[SHORT TASK]
Output every line of the records below as a numbered list, skipping blank lines and leaving out the pictures.

Records for finding items:
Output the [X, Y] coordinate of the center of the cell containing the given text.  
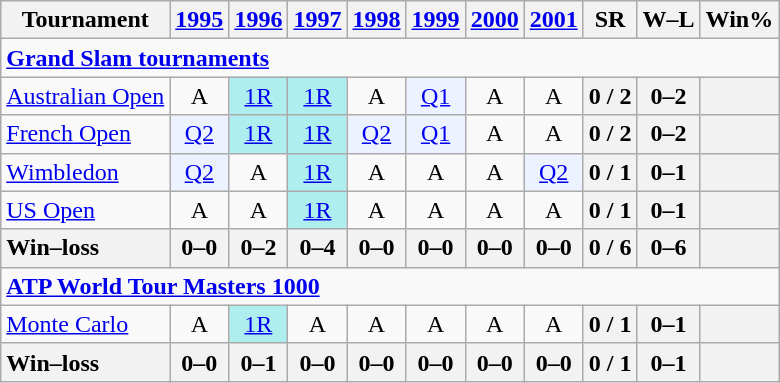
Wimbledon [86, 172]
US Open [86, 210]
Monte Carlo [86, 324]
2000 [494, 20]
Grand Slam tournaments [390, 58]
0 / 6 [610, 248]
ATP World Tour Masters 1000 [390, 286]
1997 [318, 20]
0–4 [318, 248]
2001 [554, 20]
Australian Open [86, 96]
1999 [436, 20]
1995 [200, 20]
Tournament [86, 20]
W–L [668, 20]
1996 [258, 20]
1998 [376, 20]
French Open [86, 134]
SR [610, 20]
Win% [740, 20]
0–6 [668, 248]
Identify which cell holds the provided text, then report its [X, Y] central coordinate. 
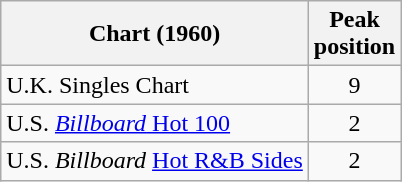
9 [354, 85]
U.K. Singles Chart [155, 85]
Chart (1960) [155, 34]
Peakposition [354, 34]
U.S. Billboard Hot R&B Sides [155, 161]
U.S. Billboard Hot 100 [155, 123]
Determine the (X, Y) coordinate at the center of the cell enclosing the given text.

[OUTPUT]
1. Output the [X, Y] coordinate of the center of the cell containing the given text.  
2. Wimbledon [86, 172]
3. US Open [86, 210]
4. Monte Carlo [86, 324]
5. 2000 [494, 20]
6. Grand Slam tournaments [390, 58]
7. 0 / 6 [610, 248]
8. ATP World Tour Masters 1000 [390, 286]
9. 1997 [318, 20]
10. 0–4 [318, 248]
11. 2001 [554, 20]
12. Australian Open [86, 96]
13. 1999 [436, 20]
14. 1995 [200, 20]
15. Tournament [86, 20]
16. W–L [668, 20]
17. 1996 [258, 20]
18. 1998 [376, 20]
19. French Open [86, 134]
20. SR [610, 20]
21. Win% [740, 20]
22. 0–6 [668, 248]
23. Identify which cell holds the provided text, then report its [X, Y] central coordinate. 
24. 9 [354, 85]
25. U.K. Singles Chart [155, 85]
26. Chart (1960) [155, 34]
27. Peakposition [354, 34]
28. U.S. Billboard Hot R&B Sides [155, 161]
29. U.S. Billboard Hot 100 [155, 123]
30. Determine the (X, Y) coordinate at the center of the cell enclosing the given text.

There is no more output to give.